Beginning at the line that contains "orange button: 3 -> 5" and ending at the last line of the records below, retype each line exactly and add nothing.

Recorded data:

^^^^^^^^^^^^^^^^

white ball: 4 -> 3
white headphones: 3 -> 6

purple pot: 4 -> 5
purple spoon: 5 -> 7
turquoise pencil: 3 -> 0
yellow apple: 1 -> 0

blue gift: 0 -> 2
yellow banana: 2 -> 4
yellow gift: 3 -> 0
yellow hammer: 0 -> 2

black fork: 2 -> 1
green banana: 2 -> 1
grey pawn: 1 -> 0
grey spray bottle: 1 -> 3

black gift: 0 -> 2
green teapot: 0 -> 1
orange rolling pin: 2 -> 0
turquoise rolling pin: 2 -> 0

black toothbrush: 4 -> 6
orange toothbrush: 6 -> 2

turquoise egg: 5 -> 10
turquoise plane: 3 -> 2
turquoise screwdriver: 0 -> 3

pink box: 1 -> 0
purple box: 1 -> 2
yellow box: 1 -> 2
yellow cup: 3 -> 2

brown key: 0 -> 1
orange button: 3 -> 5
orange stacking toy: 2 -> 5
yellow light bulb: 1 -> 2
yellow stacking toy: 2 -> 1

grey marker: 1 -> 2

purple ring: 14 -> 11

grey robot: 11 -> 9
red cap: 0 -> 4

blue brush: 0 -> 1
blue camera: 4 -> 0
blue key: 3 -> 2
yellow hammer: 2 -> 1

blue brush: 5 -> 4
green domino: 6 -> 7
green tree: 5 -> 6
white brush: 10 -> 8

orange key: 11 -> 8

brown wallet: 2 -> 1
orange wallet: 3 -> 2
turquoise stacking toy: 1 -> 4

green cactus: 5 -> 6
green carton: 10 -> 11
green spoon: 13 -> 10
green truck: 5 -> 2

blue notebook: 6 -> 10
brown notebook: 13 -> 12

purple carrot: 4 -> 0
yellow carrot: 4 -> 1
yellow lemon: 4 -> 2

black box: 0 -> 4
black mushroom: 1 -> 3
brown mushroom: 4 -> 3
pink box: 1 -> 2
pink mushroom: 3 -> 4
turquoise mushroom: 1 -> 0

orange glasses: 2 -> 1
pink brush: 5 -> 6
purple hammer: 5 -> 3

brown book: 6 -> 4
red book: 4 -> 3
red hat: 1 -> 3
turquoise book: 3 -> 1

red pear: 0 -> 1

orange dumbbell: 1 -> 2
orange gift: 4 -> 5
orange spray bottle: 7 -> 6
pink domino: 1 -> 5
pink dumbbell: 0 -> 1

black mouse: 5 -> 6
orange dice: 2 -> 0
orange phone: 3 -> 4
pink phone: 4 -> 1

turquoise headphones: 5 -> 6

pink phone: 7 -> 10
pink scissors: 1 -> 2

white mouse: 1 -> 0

^^^^^^^^^^^^^^^^

REPLY TO THE EXERCISE:
orange button: 3 -> 5
orange stacking toy: 2 -> 5
yellow light bulb: 1 -> 2
yellow stacking toy: 2 -> 1

grey marker: 1 -> 2

purple ring: 14 -> 11

grey robot: 11 -> 9
red cap: 0 -> 4

blue brush: 0 -> 1
blue camera: 4 -> 0
blue key: 3 -> 2
yellow hammer: 2 -> 1

blue brush: 5 -> 4
green domino: 6 -> 7
green tree: 5 -> 6
white brush: 10 -> 8

orange key: 11 -> 8

brown wallet: 2 -> 1
orange wallet: 3 -> 2
turquoise stacking toy: 1 -> 4

green cactus: 5 -> 6
green carton: 10 -> 11
green spoon: 13 -> 10
green truck: 5 -> 2

blue notebook: 6 -> 10
brown notebook: 13 -> 12

purple carrot: 4 -> 0
yellow carrot: 4 -> 1
yellow lemon: 4 -> 2

black box: 0 -> 4
black mushroom: 1 -> 3
brown mushroom: 4 -> 3
pink box: 1 -> 2
pink mushroom: 3 -> 4
turquoise mushroom: 1 -> 0

orange glasses: 2 -> 1
pink brush: 5 -> 6
purple hammer: 5 -> 3

brown book: 6 -> 4
red book: 4 -> 3
red hat: 1 -> 3
turquoise book: 3 -> 1

red pear: 0 -> 1

orange dumbbell: 1 -> 2
orange gift: 4 -> 5
orange spray bottle: 7 -> 6
pink domino: 1 -> 5
pink dumbbell: 0 -> 1

black mouse: 5 -> 6
orange dice: 2 -> 0
orange phone: 3 -> 4
pink phone: 4 -> 1

turquoise headphones: 5 -> 6

pink phone: 7 -> 10
pink scissors: 1 -> 2

white mouse: 1 -> 0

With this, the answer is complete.